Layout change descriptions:
────────────────────

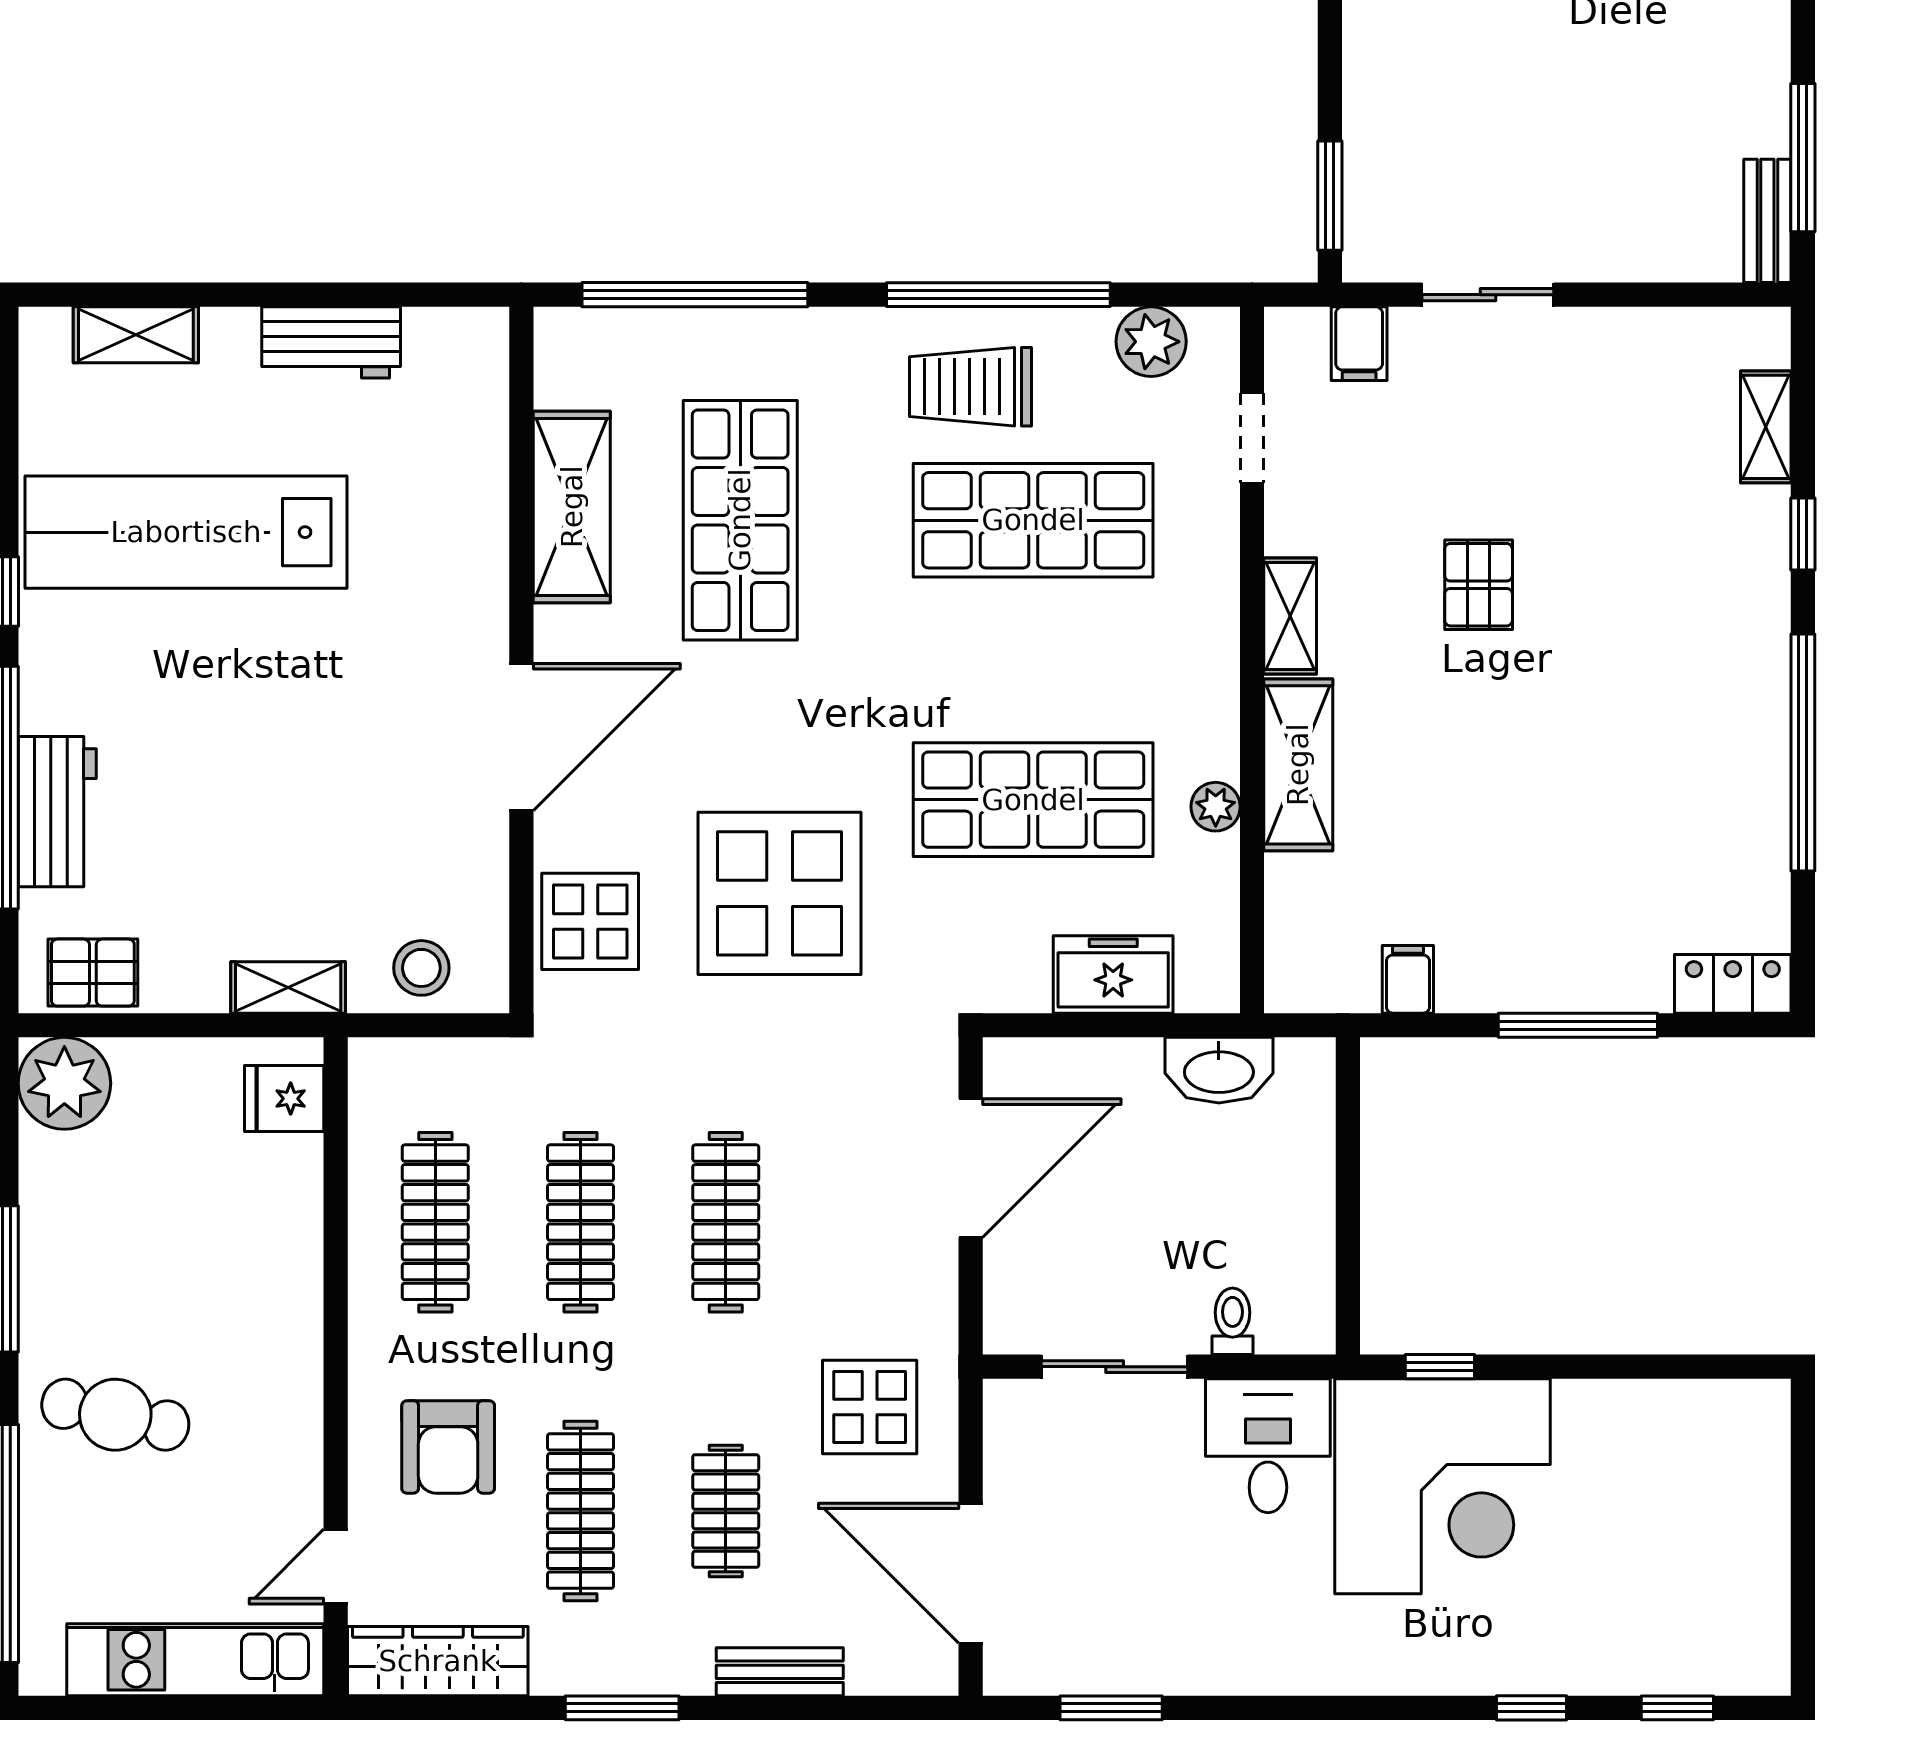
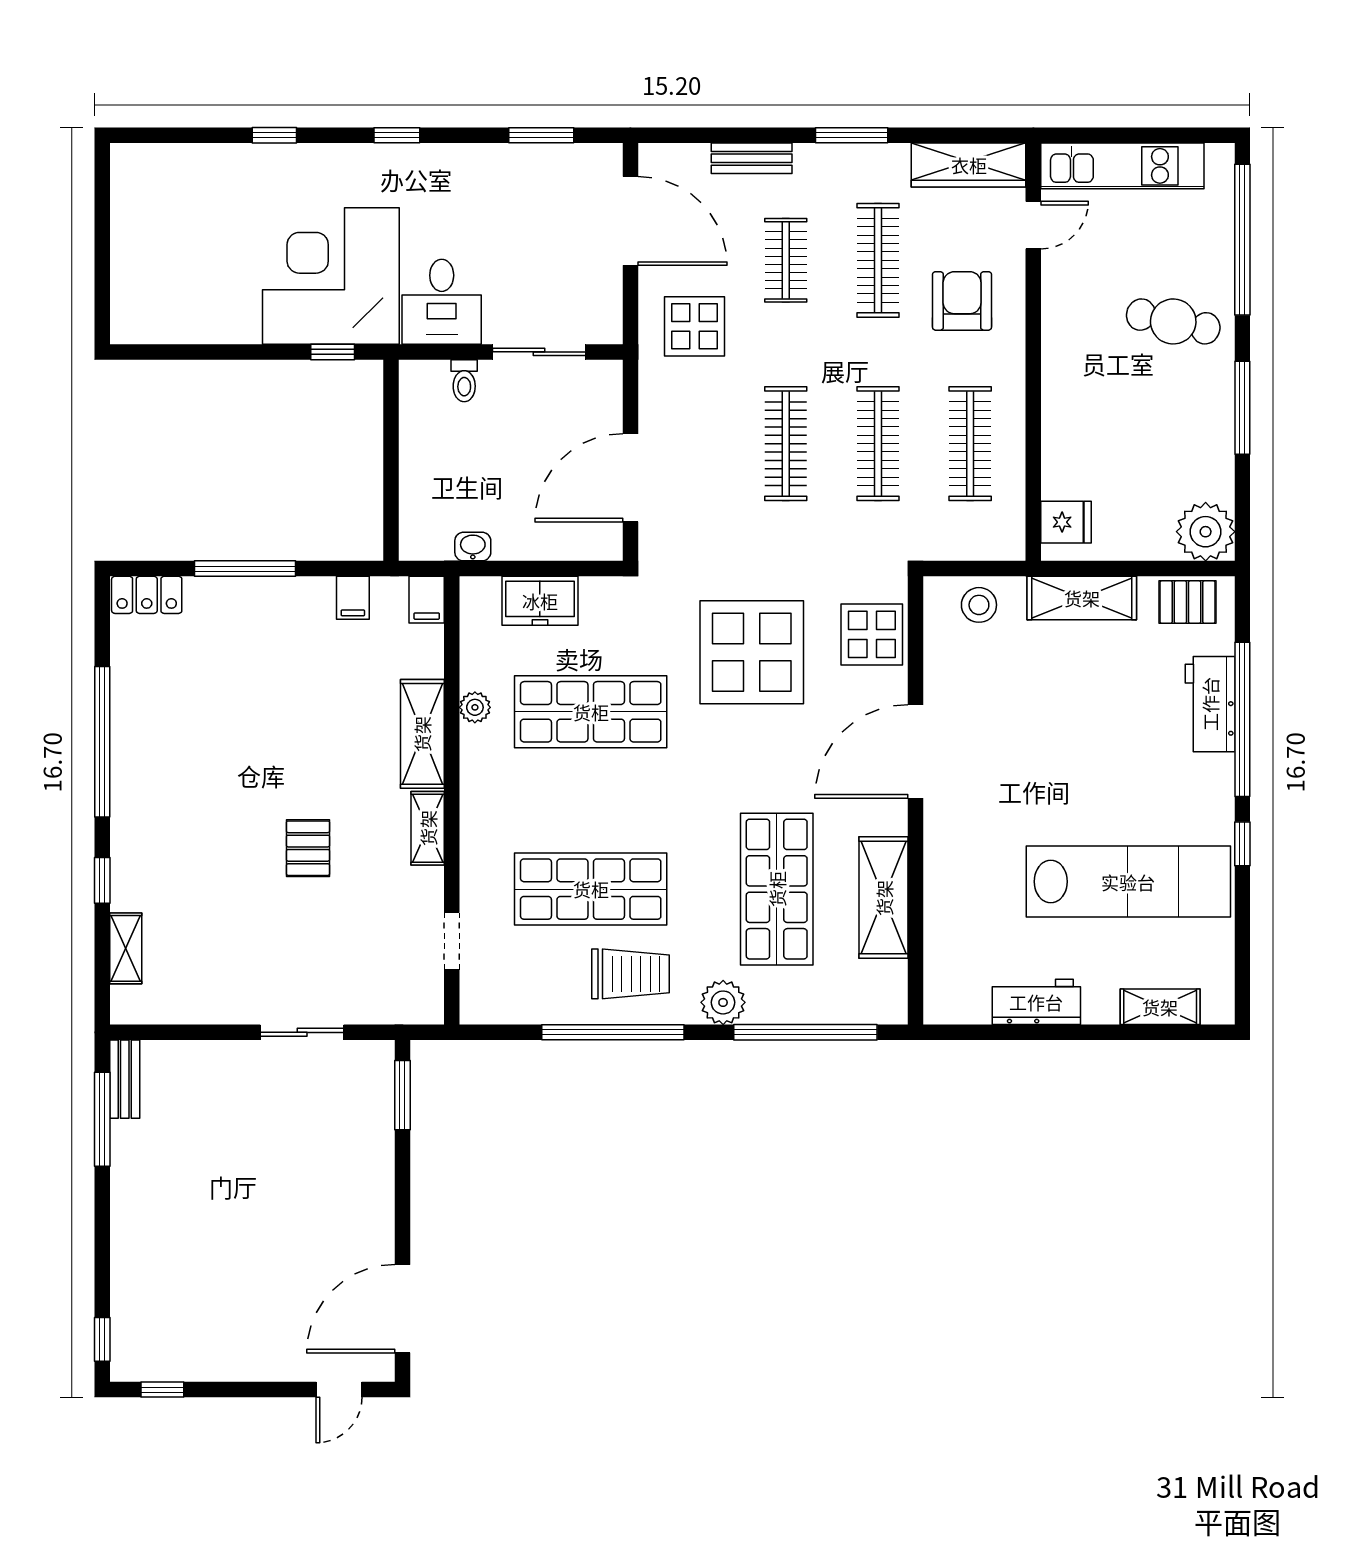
plant: (1151, 342) -> (723, 1002), moved
filing cabinet: (1359, 344) -> (427, 600), moved, turned 180
shelving: (288, 987) -> (1082, 598), width x1.50, depth x1.33
washbasin: (1219, 1070) -> (473, 547), width x0.52, depth x0.69
window: (1677, 1708) -> (397, 135), moved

────────────────────

**WHAT THE TASK REQUIRES:**
Go through the records above, find every line with the word "width", and list those lines.

**ANSWER BOX:**
shelving: (288, 987) -> (1082, 598), width x1.50, depth x1.33
washbasin: (1219, 1070) -> (473, 547), width x0.52, depth x0.69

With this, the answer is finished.